▶ **What the task asks**:
Print, exactly as they stand, the lines below from the one that has "HALL: SS49E -> A3144" to the one that has "JOY pin VRY: RX -> A0", inclusive, leaving out the pictures.

═══ Provided data

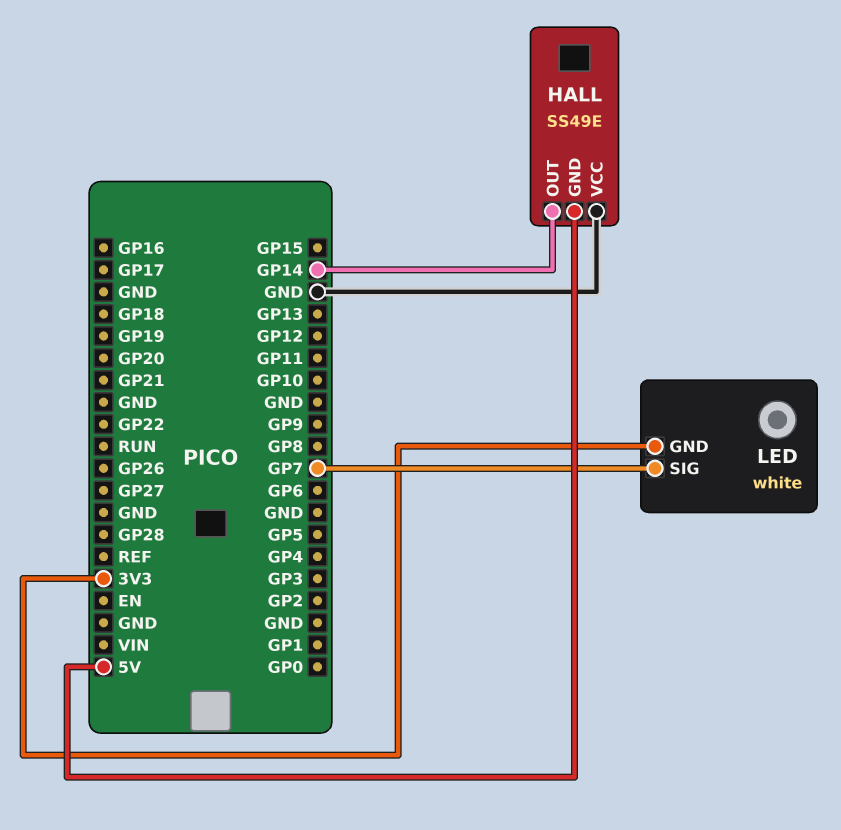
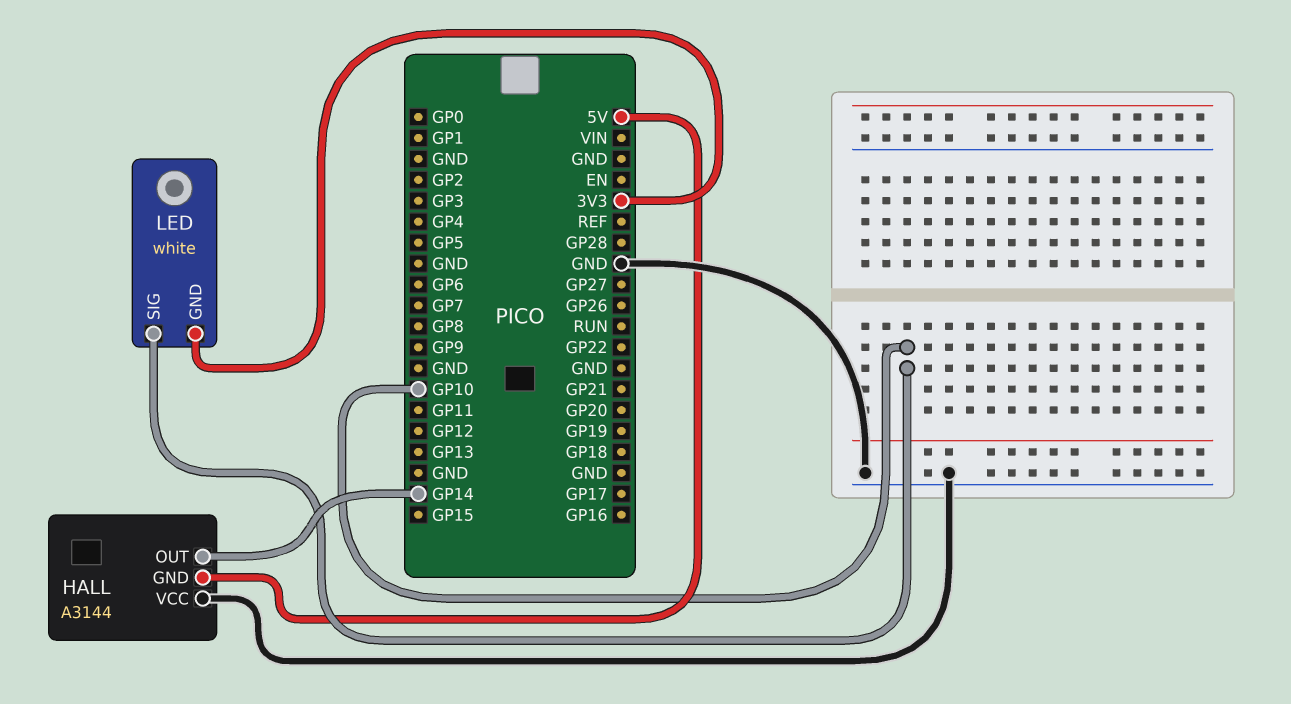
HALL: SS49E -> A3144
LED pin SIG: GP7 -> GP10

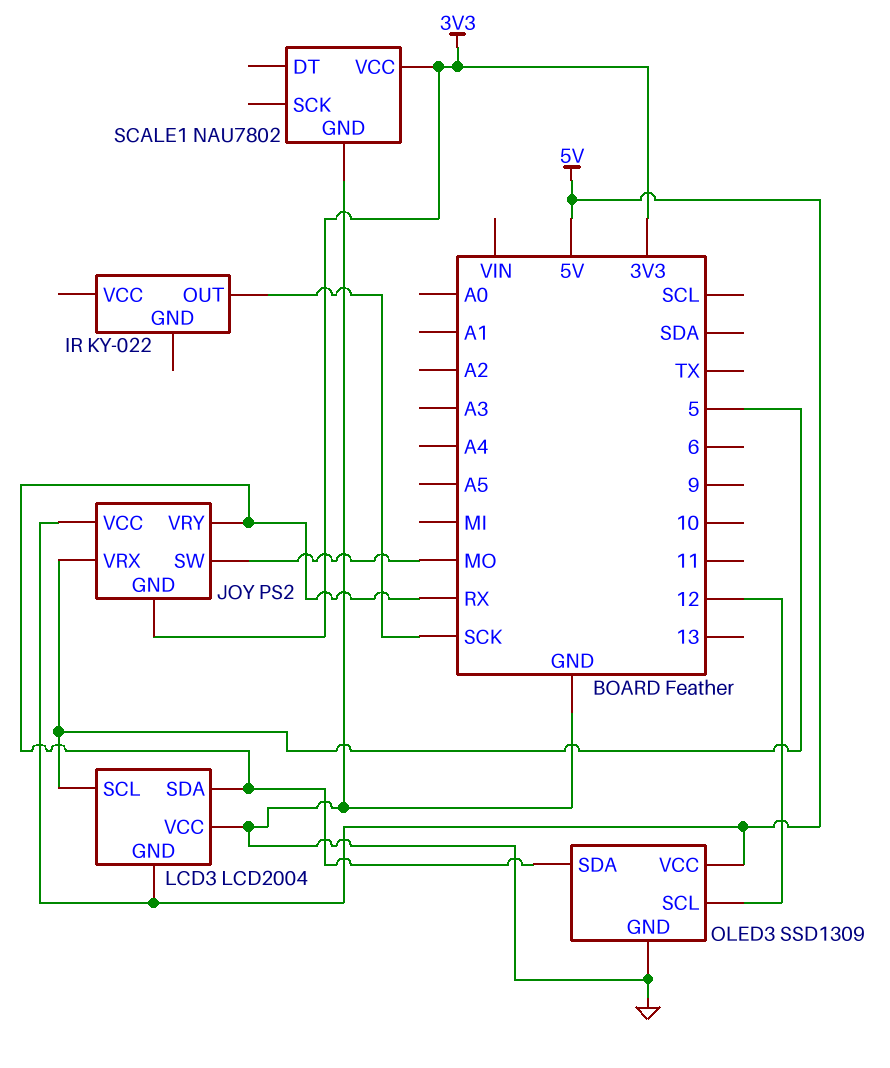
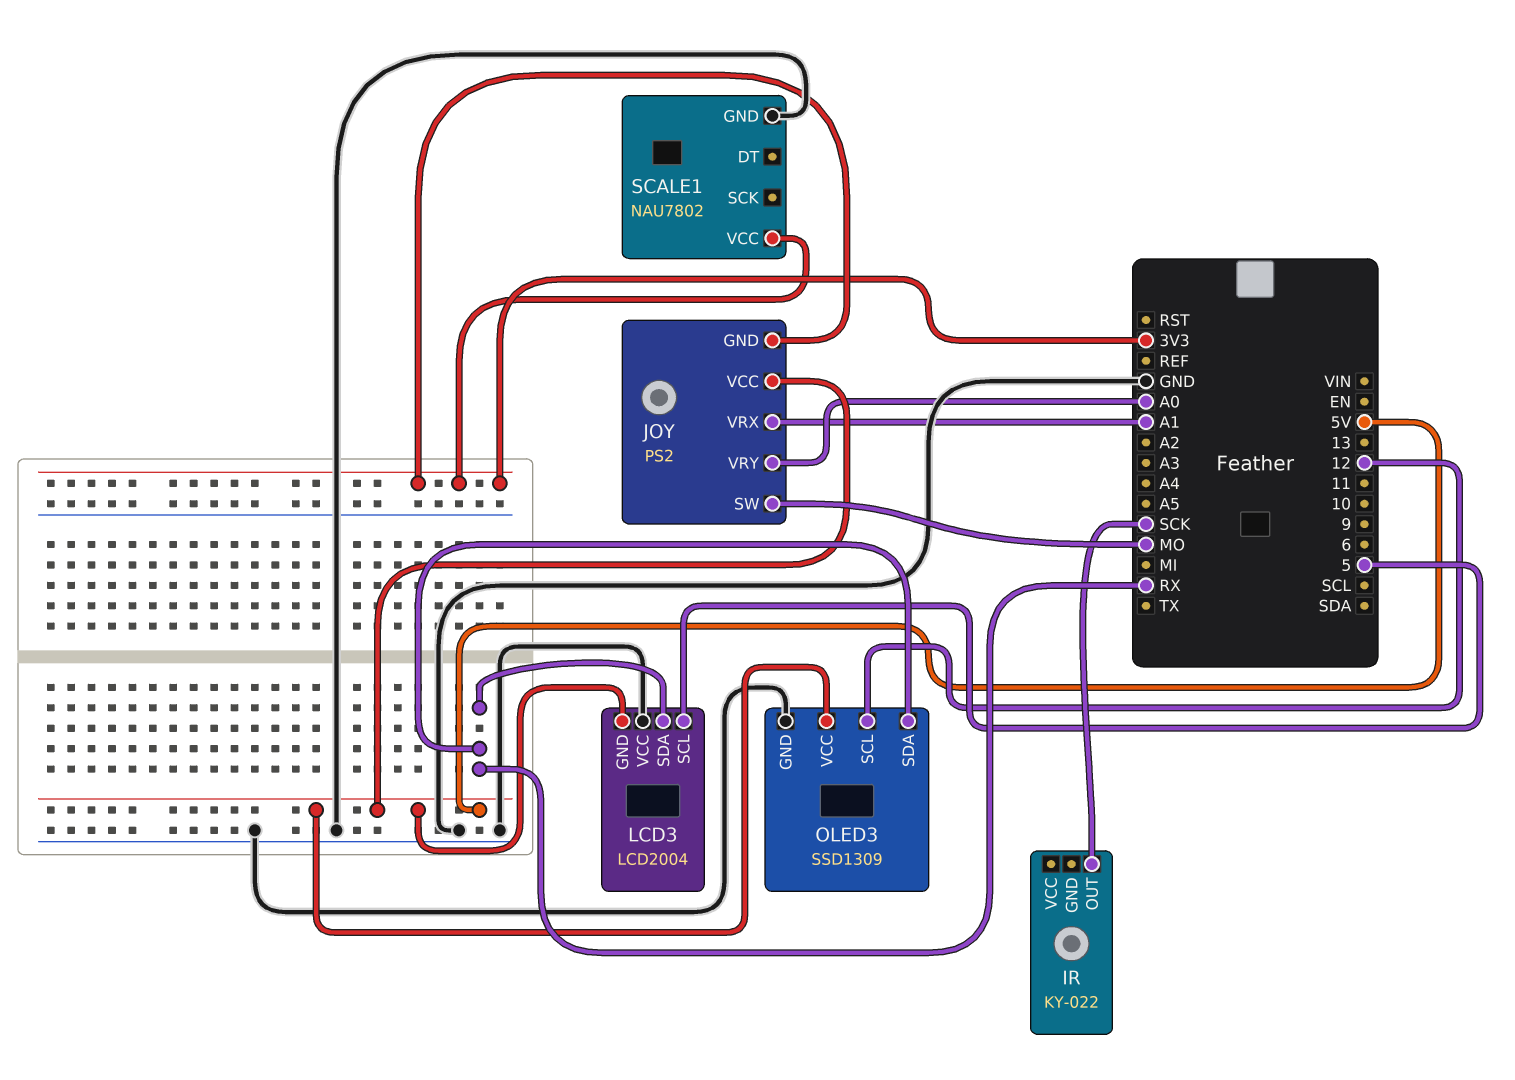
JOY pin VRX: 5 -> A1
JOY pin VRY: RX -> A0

══════
═══ Provided data

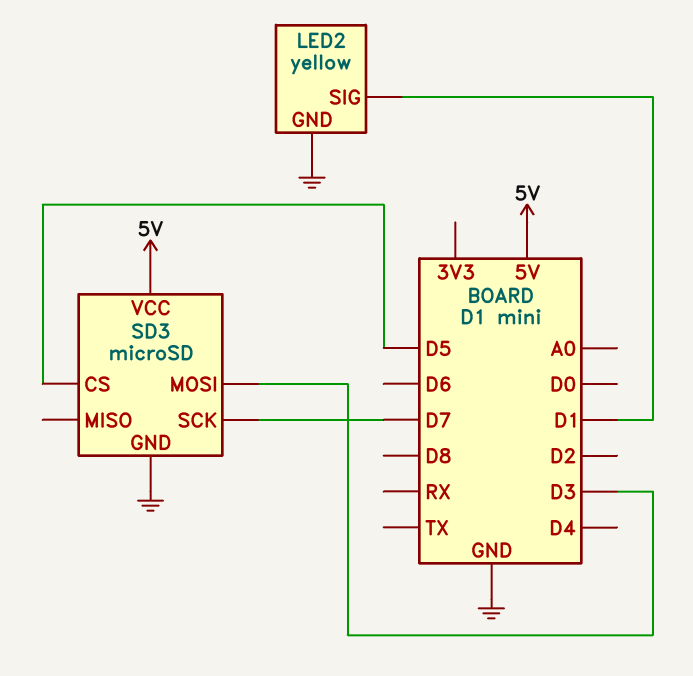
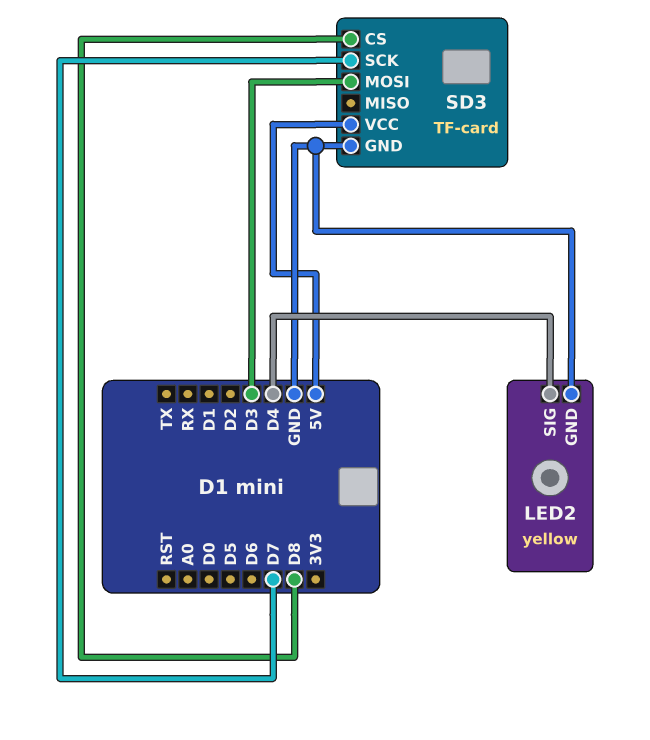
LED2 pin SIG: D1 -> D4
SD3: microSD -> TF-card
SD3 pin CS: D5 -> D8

══════

▶ **Answer for this exercise**:
HALL: SS49E -> A3144
LED pin SIG: GP7 -> GP10

JOY pin VRX: 5 -> A1
JOY pin VRY: RX -> A0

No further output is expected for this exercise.